------ EXTRACTED DATA ------

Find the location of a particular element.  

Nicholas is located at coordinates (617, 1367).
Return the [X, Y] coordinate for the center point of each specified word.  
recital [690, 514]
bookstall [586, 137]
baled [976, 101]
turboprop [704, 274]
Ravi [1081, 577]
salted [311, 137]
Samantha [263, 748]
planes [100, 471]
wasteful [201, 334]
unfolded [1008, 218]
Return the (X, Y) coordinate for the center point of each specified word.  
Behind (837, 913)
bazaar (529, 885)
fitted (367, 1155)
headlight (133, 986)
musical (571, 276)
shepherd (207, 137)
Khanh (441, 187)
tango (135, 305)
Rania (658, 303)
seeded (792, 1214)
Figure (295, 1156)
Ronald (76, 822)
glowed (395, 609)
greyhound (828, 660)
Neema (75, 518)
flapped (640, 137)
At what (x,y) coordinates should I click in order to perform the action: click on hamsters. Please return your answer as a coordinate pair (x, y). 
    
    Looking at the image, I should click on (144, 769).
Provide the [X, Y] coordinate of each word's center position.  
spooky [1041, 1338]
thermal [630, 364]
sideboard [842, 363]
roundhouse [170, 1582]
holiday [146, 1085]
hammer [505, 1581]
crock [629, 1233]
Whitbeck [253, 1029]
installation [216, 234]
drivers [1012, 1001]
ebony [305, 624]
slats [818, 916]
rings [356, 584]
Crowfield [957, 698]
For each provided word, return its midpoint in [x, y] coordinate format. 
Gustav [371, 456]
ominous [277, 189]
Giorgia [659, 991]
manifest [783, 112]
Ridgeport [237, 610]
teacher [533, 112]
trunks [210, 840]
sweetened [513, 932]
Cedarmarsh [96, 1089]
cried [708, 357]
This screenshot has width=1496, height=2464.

------

Count how many lines of the items above contain the string "should". Reply with the number alone.

2